◆ TASK DIRECTIONS: Reproduce each entry below exactly, without omitting any.

Coordinate-based change listings:
+ + + +

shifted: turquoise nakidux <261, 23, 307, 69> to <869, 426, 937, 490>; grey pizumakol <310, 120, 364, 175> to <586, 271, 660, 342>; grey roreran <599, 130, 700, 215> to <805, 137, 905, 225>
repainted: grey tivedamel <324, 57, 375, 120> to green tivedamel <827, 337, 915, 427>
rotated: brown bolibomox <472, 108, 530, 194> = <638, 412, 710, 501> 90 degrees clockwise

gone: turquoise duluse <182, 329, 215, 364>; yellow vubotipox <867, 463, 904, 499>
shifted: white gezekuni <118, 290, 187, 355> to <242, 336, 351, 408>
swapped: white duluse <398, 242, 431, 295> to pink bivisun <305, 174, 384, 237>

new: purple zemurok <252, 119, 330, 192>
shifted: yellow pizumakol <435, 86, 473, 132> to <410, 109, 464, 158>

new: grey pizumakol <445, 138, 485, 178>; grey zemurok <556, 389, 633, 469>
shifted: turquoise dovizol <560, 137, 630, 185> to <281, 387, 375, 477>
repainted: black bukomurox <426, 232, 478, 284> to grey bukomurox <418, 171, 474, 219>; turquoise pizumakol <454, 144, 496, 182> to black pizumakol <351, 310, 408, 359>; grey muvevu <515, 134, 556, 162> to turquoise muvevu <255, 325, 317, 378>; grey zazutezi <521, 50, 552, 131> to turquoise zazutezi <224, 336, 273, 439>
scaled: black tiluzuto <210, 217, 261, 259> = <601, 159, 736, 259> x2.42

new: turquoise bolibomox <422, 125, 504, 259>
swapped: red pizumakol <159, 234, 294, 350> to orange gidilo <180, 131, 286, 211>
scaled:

+ + + +

◆ RESULT OF THIS EXERCISE:
shifted: turquoise nakidux <261, 23, 307, 69> to <869, 426, 937, 490>; grey pizumakol <310, 120, 364, 175> to <586, 271, 660, 342>; grey roreran <599, 130, 700, 215> to <805, 137, 905, 225>
repainted: grey tivedamel <324, 57, 375, 120> to green tivedamel <827, 337, 915, 427>
rotated: brown bolibomox <472, 108, 530, 194> = <638, 412, 710, 501> 90 degrees clockwise

gone: turquoise duluse <182, 329, 215, 364>; yellow vubotipox <867, 463, 904, 499>
shifted: white gezekuni <118, 290, 187, 355> to <242, 336, 351, 408>
swapped: white duluse <398, 242, 431, 295> to pink bivisun <305, 174, 384, 237>

new: purple zemurok <252, 119, 330, 192>
shifted: yellow pizumakol <435, 86, 473, 132> to <410, 109, 464, 158>

new: grey pizumakol <445, 138, 485, 178>; grey zemurok <556, 389, 633, 469>
shifted: turquoise dovizol <560, 137, 630, 185> to <281, 387, 375, 477>
repainted: black bukomurox <426, 232, 478, 284> to grey bukomurox <418, 171, 474, 219>; turquoise pizumakol <454, 144, 496, 182> to black pizumakol <351, 310, 408, 359>; grey muvevu <515, 134, 556, 162> to turquoise muvevu <255, 325, 317, 378>; grey zazutezi <521, 50, 552, 131> to turquoise zazutezi <224, 336, 273, 439>
scaled: black tiluzuto <210, 217, 261, 259> = <601, 159, 736, 259> x2.42

new: turquoise bolibomox <422, 125, 504, 259>
swapped: red pizumakol <159, 234, 294, 350> to orange gidilo <180, 131, 286, 211>
scaled:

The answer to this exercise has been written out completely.